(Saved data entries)
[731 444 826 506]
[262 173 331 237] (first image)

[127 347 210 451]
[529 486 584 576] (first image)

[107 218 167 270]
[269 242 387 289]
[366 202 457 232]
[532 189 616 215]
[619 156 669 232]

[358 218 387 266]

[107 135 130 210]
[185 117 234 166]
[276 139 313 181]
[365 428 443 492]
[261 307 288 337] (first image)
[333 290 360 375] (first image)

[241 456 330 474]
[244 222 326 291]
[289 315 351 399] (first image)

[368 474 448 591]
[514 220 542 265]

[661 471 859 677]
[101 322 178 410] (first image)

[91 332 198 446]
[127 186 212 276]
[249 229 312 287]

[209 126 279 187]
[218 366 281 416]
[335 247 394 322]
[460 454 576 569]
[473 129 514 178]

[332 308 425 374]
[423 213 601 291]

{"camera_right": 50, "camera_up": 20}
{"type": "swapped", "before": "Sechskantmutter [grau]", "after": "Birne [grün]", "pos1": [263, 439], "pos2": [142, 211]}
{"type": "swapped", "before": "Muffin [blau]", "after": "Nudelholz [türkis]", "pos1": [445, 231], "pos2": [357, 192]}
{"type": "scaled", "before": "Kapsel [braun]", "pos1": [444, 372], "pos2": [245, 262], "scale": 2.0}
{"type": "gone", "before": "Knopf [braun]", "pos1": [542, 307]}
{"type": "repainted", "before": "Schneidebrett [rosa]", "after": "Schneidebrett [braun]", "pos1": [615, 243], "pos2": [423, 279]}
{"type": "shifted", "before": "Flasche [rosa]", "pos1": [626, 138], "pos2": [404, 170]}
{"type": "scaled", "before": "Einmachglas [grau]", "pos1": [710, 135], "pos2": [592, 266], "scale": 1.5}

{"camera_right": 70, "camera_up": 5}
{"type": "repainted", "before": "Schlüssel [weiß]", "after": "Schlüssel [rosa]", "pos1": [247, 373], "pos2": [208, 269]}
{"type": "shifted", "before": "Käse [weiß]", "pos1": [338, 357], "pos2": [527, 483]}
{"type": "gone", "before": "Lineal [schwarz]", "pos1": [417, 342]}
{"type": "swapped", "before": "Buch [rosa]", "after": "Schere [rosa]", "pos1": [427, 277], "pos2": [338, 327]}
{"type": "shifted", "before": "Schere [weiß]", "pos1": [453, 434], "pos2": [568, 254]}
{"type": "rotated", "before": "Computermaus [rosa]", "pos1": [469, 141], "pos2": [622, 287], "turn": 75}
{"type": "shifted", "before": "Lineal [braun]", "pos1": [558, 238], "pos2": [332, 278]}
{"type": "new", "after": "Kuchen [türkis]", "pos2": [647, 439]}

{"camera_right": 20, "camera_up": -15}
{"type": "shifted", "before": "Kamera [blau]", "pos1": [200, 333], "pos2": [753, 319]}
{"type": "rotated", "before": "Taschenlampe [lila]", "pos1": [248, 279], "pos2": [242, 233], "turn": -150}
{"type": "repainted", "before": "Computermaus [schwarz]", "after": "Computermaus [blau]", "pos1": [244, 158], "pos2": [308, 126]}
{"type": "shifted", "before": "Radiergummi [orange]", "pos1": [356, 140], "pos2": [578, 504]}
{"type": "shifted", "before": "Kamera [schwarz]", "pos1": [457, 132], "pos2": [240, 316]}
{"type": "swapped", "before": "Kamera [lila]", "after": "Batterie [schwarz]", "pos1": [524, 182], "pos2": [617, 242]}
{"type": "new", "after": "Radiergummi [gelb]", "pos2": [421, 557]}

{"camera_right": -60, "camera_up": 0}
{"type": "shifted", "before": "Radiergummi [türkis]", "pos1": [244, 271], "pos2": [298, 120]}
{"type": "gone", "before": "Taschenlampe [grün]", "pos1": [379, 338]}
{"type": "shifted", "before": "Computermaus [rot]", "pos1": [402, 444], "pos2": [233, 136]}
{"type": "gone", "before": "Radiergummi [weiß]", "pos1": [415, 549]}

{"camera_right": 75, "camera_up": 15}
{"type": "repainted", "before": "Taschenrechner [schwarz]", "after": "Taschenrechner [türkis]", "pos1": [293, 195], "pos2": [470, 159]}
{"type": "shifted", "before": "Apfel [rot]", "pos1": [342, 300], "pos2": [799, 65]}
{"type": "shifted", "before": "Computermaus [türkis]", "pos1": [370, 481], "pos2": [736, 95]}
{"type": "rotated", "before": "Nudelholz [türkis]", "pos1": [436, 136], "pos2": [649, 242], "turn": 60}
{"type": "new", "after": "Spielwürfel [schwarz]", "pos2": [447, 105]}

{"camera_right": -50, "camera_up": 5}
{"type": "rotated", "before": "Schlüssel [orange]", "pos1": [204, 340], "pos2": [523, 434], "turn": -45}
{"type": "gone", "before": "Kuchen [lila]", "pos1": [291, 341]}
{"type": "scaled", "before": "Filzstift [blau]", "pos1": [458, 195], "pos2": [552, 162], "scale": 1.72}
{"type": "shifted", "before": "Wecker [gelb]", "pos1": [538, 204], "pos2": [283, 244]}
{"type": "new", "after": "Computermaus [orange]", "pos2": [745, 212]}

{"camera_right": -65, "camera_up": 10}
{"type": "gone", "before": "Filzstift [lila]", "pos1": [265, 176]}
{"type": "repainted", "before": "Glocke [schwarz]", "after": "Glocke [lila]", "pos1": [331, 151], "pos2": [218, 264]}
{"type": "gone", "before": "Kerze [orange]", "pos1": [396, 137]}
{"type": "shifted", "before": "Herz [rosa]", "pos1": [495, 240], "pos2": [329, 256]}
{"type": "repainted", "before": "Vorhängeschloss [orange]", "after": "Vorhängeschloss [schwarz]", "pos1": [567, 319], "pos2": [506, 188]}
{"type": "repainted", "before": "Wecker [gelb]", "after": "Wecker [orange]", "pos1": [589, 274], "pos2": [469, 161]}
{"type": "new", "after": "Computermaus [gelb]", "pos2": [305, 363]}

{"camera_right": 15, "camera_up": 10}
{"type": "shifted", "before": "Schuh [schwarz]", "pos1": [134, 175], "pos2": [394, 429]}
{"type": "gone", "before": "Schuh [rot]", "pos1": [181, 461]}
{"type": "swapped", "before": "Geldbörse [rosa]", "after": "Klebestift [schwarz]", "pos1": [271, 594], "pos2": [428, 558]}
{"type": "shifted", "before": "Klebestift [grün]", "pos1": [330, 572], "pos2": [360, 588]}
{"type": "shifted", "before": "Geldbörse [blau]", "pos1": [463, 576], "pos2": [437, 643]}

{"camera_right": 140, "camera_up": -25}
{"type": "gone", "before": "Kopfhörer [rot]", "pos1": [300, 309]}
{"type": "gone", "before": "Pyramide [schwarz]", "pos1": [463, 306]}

● **WHAT THE TASK ASKS**
Each record above has to be repeated word for word.

● **RESPONSE**
[731 444 826 506]
[262 173 331 237] (first image)

[127 347 210 451]
[529 486 584 576] (first image)

[107 218 167 270]
[269 242 387 289]
[366 202 457 232]
[532 189 616 215]
[619 156 669 232]

[358 218 387 266]

[107 135 130 210]
[185 117 234 166]
[276 139 313 181]
[365 428 443 492]
[261 307 288 337] (first image)
[333 290 360 375] (first image)

[241 456 330 474]
[244 222 326 291]
[289 315 351 399] (first image)

[368 474 448 591]
[514 220 542 265]

[661 471 859 677]
[101 322 178 410] (first image)

[91 332 198 446]
[127 186 212 276]
[249 229 312 287]

[209 126 279 187]
[218 366 281 416]
[335 247 394 322]
[460 454 576 569]
[473 129 514 178]

[332 308 425 374]
[423 213 601 291]

{"camera_right": 50, "camera_up": 20}
{"type": "swapped", "before": "Sechskantmutter [grau]", "after": "Birne [grün]", "pos1": [263, 439], "pos2": [142, 211]}
{"type": "swapped", "before": "Muffin [blau]", "after": "Nudelholz [türkis]", "pos1": [445, 231], "pos2": [357, 192]}
{"type": "scaled", "before": "Kapsel [braun]", "pos1": [444, 372], "pos2": [245, 262], "scale": 2.0}
{"type": "gone", "before": "Knopf [braun]", "pos1": [542, 307]}
{"type": "repainted", "before": "Schneidebrett [rosa]", "after": "Schneidebrett [braun]", "pos1": [615, 243], "pos2": [423, 279]}
{"type": "shifted", "before": "Flasche [rosa]", "pos1": [626, 138], "pos2": [404, 170]}
{"type": "scaled", "before": "Einmachglas [grau]", "pos1": [710, 135], "pos2": [592, 266], "scale": 1.5}

{"camera_right": 70, "camera_up": 5}
{"type": "repainted", "before": "Schlüssel [weiß]", "after": "Schlüssel [rosa]", "pos1": [247, 373], "pos2": [208, 269]}
{"type": "shifted", "before": "Käse [weiß]", "pos1": [338, 357], "pos2": [527, 483]}
{"type": "gone", "before": "Lineal [schwarz]", "pos1": [417, 342]}
{"type": "swapped", "before": "Buch [rosa]", "after": "Schere [rosa]", "pos1": [427, 277], "pos2": [338, 327]}
{"type": "shifted", "before": "Schere [weiß]", "pos1": [453, 434], "pos2": [568, 254]}
{"type": "rotated", "before": "Computermaus [rosa]", "pos1": [469, 141], "pos2": [622, 287], "turn": 75}
{"type": "shifted", "before": "Lineal [braun]", "pos1": [558, 238], "pos2": [332, 278]}
{"type": "new", "after": "Kuchen [türkis]", "pos2": [647, 439]}

{"camera_right": 20, "camera_up": -15}
{"type": "shifted", "before": "Kamera [blau]", "pos1": [200, 333], "pos2": [753, 319]}
{"type": "rotated", "before": "Taschenlampe [lila]", "pos1": [248, 279], "pos2": [242, 233], "turn": -150}
{"type": "repainted", "before": "Computermaus [schwarz]", "after": "Computermaus [blau]", "pos1": [244, 158], "pos2": [308, 126]}
{"type": "shifted", "before": "Radiergummi [orange]", "pos1": [356, 140], "pos2": [578, 504]}
{"type": "shifted", "before": "Kamera [schwarz]", "pos1": [457, 132], "pos2": [240, 316]}
{"type": "swapped", "before": "Kamera [lila]", "after": "Batterie [schwarz]", "pos1": [524, 182], "pos2": [617, 242]}
{"type": "new", "after": "Radiergummi [gelb]", "pos2": [421, 557]}

{"camera_right": -60, "camera_up": 0}
{"type": "shifted", "before": "Radiergummi [türkis]", "pos1": [244, 271], "pos2": [298, 120]}
{"type": "gone", "before": "Taschenlampe [grün]", "pos1": [379, 338]}
{"type": "shifted", "before": "Computermaus [rot]", "pos1": [402, 444], "pos2": [233, 136]}
{"type": "gone", "before": "Radiergummi [weiß]", "pos1": [415, 549]}

{"camera_right": 75, "camera_up": 15}
{"type": "repainted", "before": "Taschenrechner [schwarz]", "after": "Taschenrechner [türkis]", "pos1": [293, 195], "pos2": [470, 159]}
{"type": "shifted", "before": "Apfel [rot]", "pos1": [342, 300], "pos2": [799, 65]}
{"type": "shifted", "before": "Computermaus [türkis]", "pos1": [370, 481], "pos2": [736, 95]}
{"type": "rotated", "before": "Nudelholz [türkis]", "pos1": [436, 136], "pos2": [649, 242], "turn": 60}
{"type": "new", "after": "Spielwürfel [schwarz]", "pos2": [447, 105]}

{"camera_right": -50, "camera_up": 5}
{"type": "rotated", "before": "Schlüssel [orange]", "pos1": [204, 340], "pos2": [523, 434], "turn": -45}
{"type": "gone", "before": "Kuchen [lila]", "pos1": [291, 341]}
{"type": "scaled", "before": "Filzstift [blau]", "pos1": [458, 195], "pos2": [552, 162], "scale": 1.72}
{"type": "shifted", "before": "Wecker [gelb]", "pos1": [538, 204], "pos2": [283, 244]}
{"type": "new", "after": "Computermaus [orange]", "pos2": [745, 212]}

{"camera_right": -65, "camera_up": 10}
{"type": "gone", "before": "Filzstift [lila]", "pos1": [265, 176]}
{"type": "repainted", "before": "Glocke [schwarz]", "after": "Glocke [lila]", "pos1": [331, 151], "pos2": [218, 264]}
{"type": "gone", "before": "Kerze [orange]", "pos1": [396, 137]}
{"type": "shifted", "before": "Herz [rosa]", "pos1": [495, 240], "pos2": [329, 256]}
{"type": "repainted", "before": "Vorhängeschloss [orange]", "after": "Vorhängeschloss [schwarz]", "pos1": [567, 319], "pos2": [506, 188]}
{"type": "repainted", "before": "Wecker [gelb]", "after": "Wecker [orange]", "pos1": [589, 274], "pos2": [469, 161]}
{"type": "new", "after": "Computermaus [gelb]", "pos2": [305, 363]}

{"camera_right": 15, "camera_up": 10}
{"type": "shifted", "before": "Schuh [schwarz]", "pos1": [134, 175], "pos2": [394, 429]}
{"type": "gone", "before": "Schuh [rot]", "pos1": [181, 461]}
{"type": "swapped", "before": "Geldbörse [rosa]", "after": "Klebestift [schwarz]", "pos1": [271, 594], "pos2": [428, 558]}
{"type": "shifted", "before": "Klebestift [grün]", "pos1": [330, 572], "pos2": [360, 588]}
{"type": "shifted", "before": "Geldbörse [blau]", "pos1": [463, 576], "pos2": [437, 643]}

{"camera_right": 140, "camera_up": -25}
{"type": "gone", "before": "Kopfhörer [rot]", "pos1": [300, 309]}
{"type": "gone", "before": "Pyramide [schwarz]", "pos1": [463, 306]}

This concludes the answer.